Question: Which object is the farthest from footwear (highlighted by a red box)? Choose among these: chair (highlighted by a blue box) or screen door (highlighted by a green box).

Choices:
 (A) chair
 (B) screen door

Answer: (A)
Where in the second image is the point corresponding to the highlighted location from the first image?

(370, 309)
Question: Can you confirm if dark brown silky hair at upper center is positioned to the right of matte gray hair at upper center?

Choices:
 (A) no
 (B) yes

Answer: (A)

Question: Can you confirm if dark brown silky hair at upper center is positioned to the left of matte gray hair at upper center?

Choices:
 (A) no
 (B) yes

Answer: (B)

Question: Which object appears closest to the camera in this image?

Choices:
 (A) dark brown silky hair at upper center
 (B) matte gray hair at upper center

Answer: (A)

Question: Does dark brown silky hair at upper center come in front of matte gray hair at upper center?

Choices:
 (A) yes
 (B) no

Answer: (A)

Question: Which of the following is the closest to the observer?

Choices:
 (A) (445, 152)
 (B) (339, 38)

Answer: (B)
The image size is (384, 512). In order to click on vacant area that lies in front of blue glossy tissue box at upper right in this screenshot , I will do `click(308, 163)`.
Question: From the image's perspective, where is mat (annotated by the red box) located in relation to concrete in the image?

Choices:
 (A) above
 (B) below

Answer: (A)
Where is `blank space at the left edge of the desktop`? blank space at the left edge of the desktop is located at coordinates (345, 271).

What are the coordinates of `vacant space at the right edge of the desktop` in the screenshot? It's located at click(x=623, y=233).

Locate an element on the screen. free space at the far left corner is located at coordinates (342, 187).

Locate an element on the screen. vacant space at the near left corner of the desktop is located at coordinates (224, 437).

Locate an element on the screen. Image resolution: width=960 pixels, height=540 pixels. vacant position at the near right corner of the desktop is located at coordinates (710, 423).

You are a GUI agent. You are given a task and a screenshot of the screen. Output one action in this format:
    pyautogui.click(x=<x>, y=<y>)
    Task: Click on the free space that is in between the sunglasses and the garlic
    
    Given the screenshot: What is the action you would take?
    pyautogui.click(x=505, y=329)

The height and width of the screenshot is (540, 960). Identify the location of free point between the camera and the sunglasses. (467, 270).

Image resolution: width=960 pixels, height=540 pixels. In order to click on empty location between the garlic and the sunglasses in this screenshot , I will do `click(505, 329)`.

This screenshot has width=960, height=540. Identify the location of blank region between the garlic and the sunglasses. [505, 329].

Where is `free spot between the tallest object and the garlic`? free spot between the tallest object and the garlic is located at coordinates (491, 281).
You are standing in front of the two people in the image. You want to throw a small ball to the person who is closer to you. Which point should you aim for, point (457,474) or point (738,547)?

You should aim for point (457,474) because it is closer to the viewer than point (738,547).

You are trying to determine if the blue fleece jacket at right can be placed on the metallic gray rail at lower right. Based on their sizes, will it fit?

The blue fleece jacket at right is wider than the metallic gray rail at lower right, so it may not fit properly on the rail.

• **Goal**
Rewrite all of the lines above as a numbered list, leaving out the blank ones.

• **Exercise response**
1. Question: Which object is the farthest from footwear (highlighted by a red box)? Choose among these: chair (highlighted by a blue box) or screen door (highlighted by a green box).
2. Choices:
3.  (A) chair
4.  (B) screen door
5. Answer: (A)
6. Where in the second image is the point corresponding to the highlighted location from the first image?
7. (370, 309)
8. Question: Can you confirm if dark brown silky hair at upper center is positioned to the right of matte gray hair at upper center?
9. Choices:
10.  (A) no
11.  (B) yes
12. Answer: (A)
13. Question: Can you confirm if dark brown silky hair at upper center is positioned to the left of matte gray hair at upper center?
14. Choices:
15.  (A) no
16.  (B) yes
17. Answer: (B)
18. Question: Which object appears closest to the camera in this image?
19. Choices:
20.  (A) dark brown silky hair at upper center
21.  (B) matte gray hair at upper center
22. Answer: (A)
23. Question: Does dark brown silky hair at upper center come in front of matte gray hair at upper center?
24. Choices:
25.  (A) yes
26.  (B) no
27. Answer: (A)
28. Question: Which of the following is the closest to the observer?
29. Choices:
30.  (A) (445, 152)
31.  (B) (339, 38)
32. Answer: (B)
33. The image size is (384, 512). In order to click on vacant area that lies in front of blue glossy tissue box at upper right in this screenshot , I will do `click(308, 163)`.
34. Question: From the image's perspective, where is mat (annotated by the red box) located in relation to concrete in the image?
35. Choices:
36.  (A) above
37.  (B) below
38. Answer: (A)
39. Where is `blank space at the left edge of the desktop`? blank space at the left edge of the desktop is located at coordinates (345, 271).
40. What are the coordinates of `vacant space at the right edge of the desktop` in the screenshot? It's located at click(x=623, y=233).
41. Locate an element on the screen. free space at the far left corner is located at coordinates (342, 187).
42. Locate an element on the screen. vacant space at the near left corner of the desktop is located at coordinates (224, 437).
43. Locate an element on the screen. Image resolution: width=960 pixels, height=540 pixels. vacant position at the near right corner of the desktop is located at coordinates (710, 423).
44. You are a GUI agent. You are given a task and a screenshot of the screen. Output one action in this format:
45.     pyautogui.click(x=<x>, y=<y>)
46.     Task: Click on the free space that is in between the sunglasses and the garlic
47.     Given the screenshot: What is the action you would take?
48.     pyautogui.click(x=505, y=329)
49. The height and width of the screenshot is (540, 960). Identify the location of free point between the camera and the sunglasses. (467, 270).
50. Image resolution: width=960 pixels, height=540 pixels. In order to click on empty location between the garlic and the sunglasses in this screenshot , I will do `click(505, 329)`.
51. This screenshot has width=960, height=540. Identify the location of blank region between the garlic and the sunglasses. [505, 329].
52. Where is `free spot between the tallest object and the garlic`? free spot between the tallest object and the garlic is located at coordinates (491, 281).
53. You are standing in front of the two people in the image. You want to throw a small ball to the person who is closer to you. Which point should you aim for, point (457,474) or point (738,547)?
54. You should aim for point (457,474) because it is closer to the viewer than point (738,547).
55. You are trying to determine if the blue fleece jacket at right can be placed on the metallic gray rail at lower right. Based on their sizes, will it fit?
56. The blue fleece jacket at right is wider than the metallic gray rail at lower right, so it may not fit properly on the rail.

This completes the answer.